| Provided data |
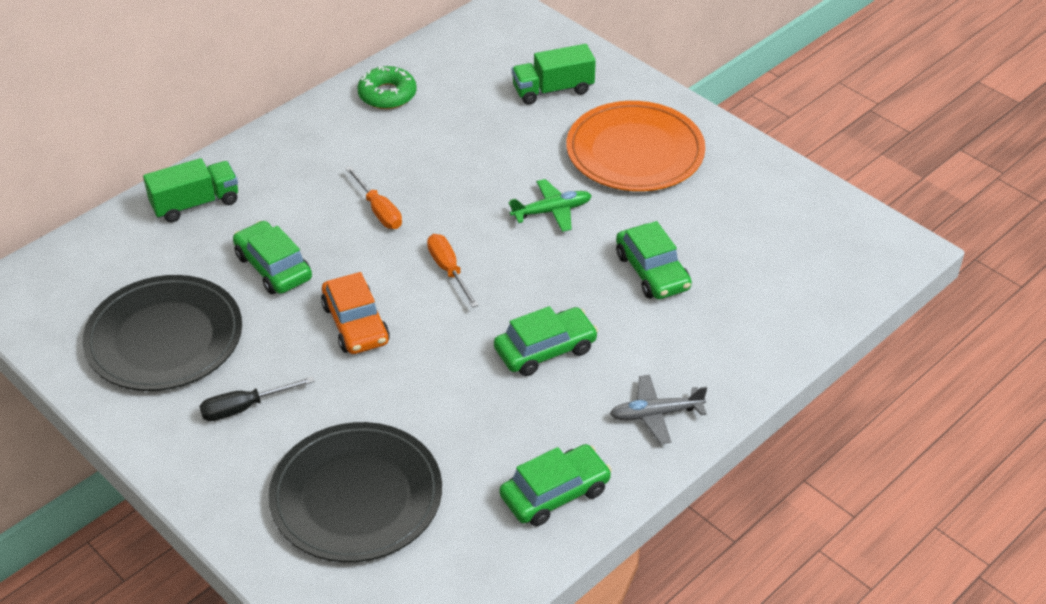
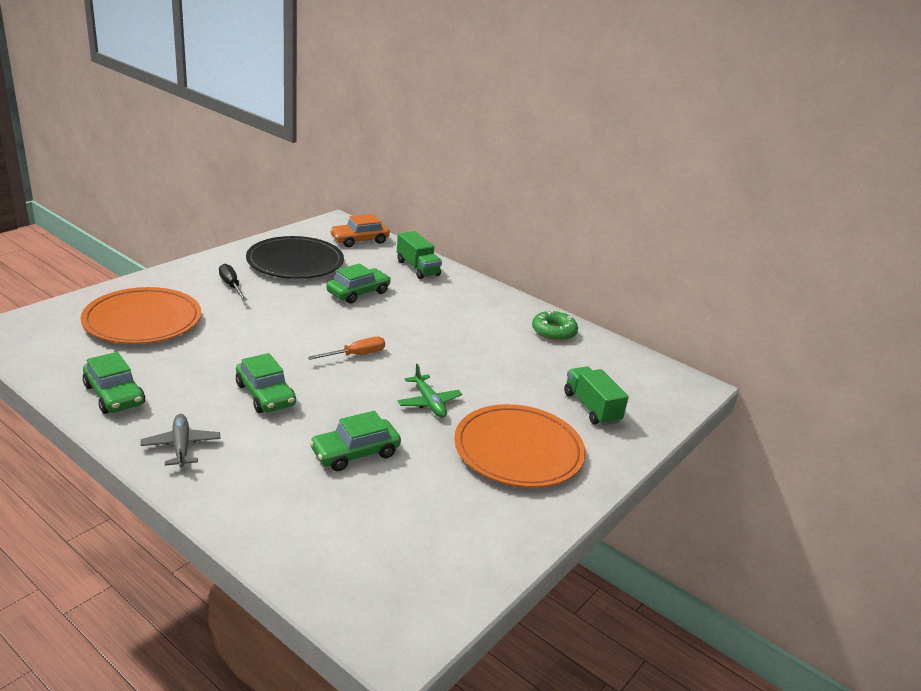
camera: 80 degrees right, 15 degrees down
(356, 324) = (302, 320): orange car -> orange car (359, 240)
(356, 497) = (143, 321): black plate -> orange plate
(379, 210) = (419, 328): orange screwdriver -> none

| Your instructions |
Output the data above without changes, apart from leaving out the pictures.

| Written response |
camera: 80 degrees right, 15 degrees down
(356, 324) = (302, 320): orange car -> orange car (359, 240)
(356, 497) = (143, 321): black plate -> orange plate
(379, 210) = (419, 328): orange screwdriver -> none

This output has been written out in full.